***** SOURCE MATERIAL
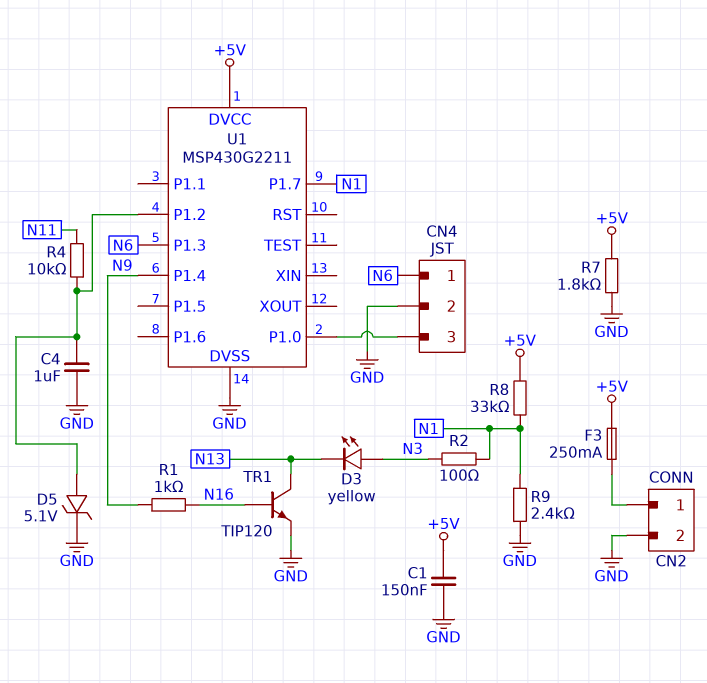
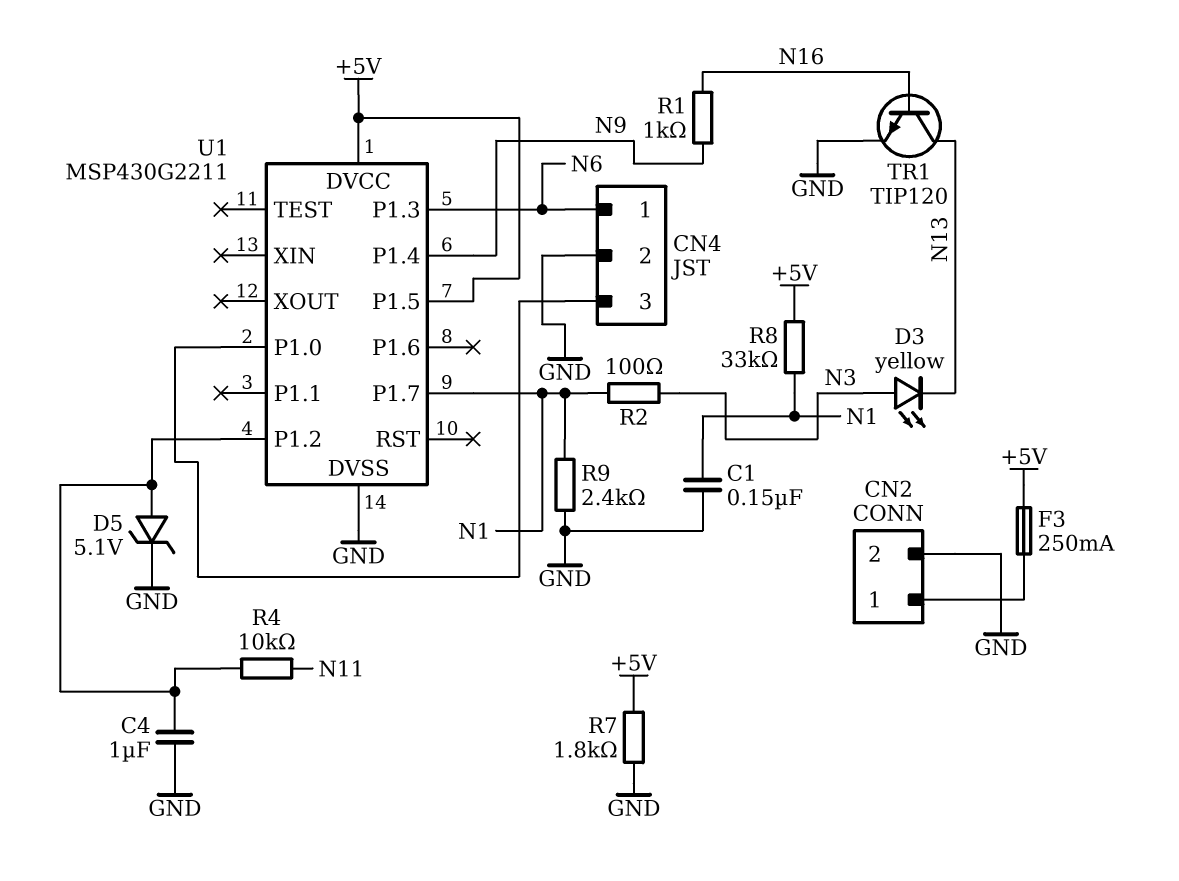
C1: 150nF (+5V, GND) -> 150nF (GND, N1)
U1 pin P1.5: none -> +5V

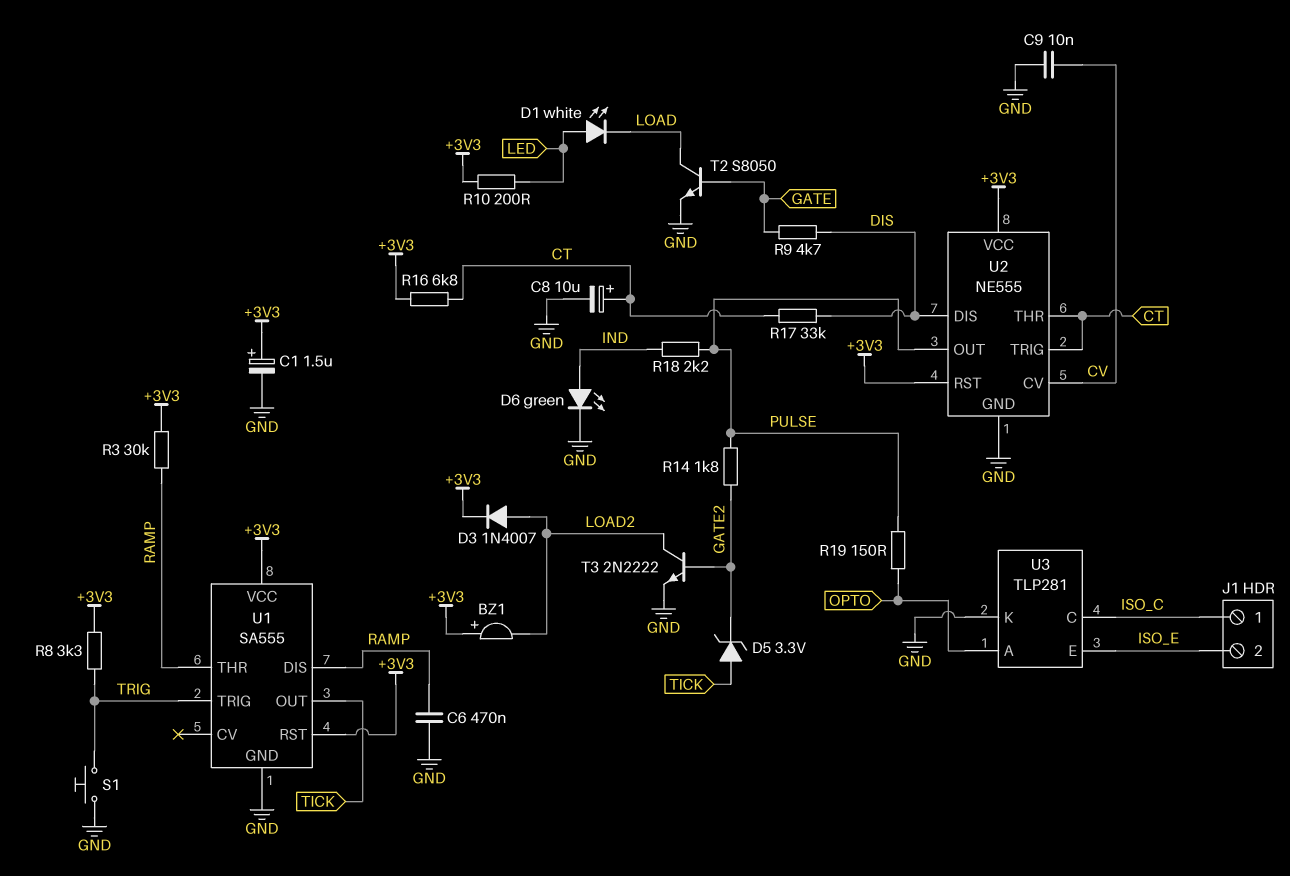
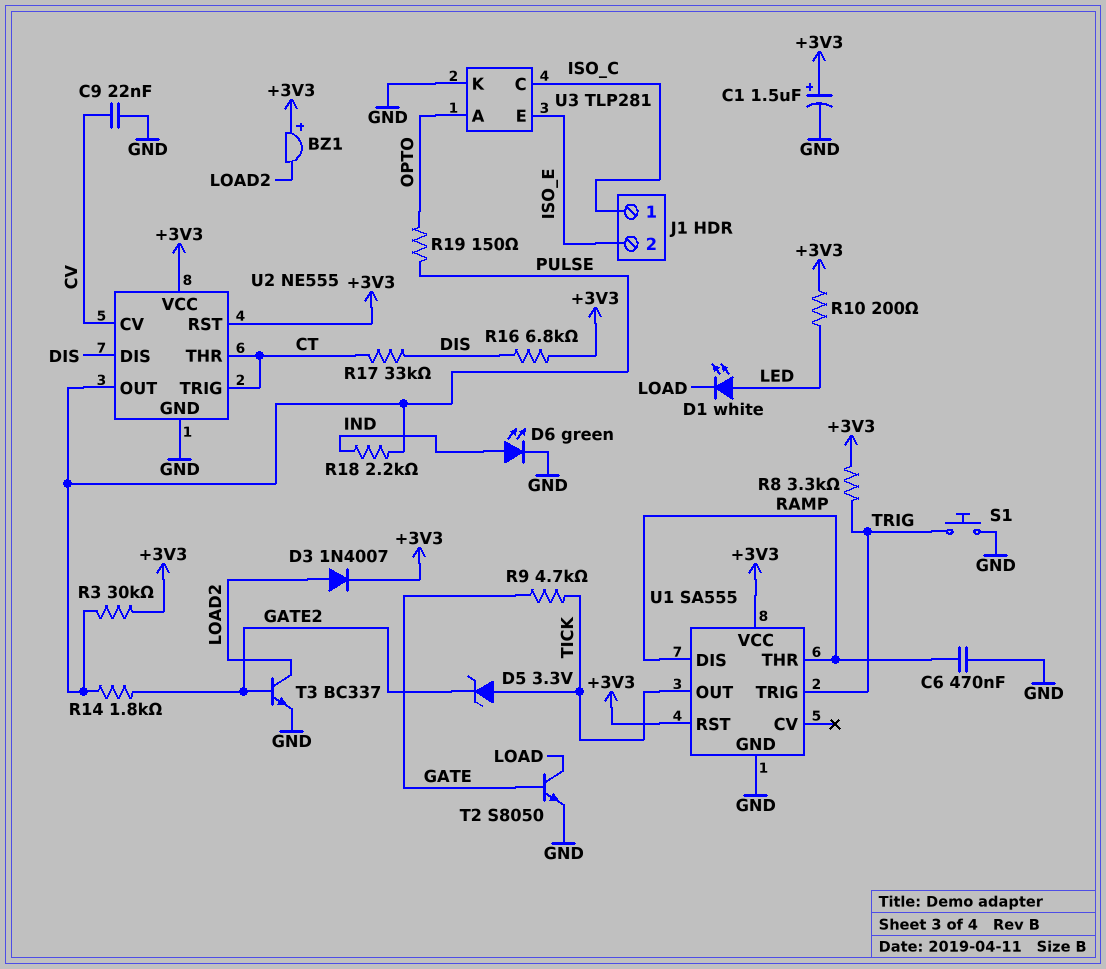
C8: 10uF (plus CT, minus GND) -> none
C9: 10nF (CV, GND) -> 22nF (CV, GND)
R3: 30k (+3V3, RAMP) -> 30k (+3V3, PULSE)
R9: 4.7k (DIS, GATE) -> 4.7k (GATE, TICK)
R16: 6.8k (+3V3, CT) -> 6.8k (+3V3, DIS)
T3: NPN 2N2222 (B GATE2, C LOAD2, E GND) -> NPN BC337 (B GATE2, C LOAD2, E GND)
**********
WORK TASK:
Copy each line of the data that contains the word "none", leaving the other lines out.

EXPECTED OUTPUT:
U1 pin P1.5: none -> +5V
C8: 10uF (plus CT, minus GND) -> none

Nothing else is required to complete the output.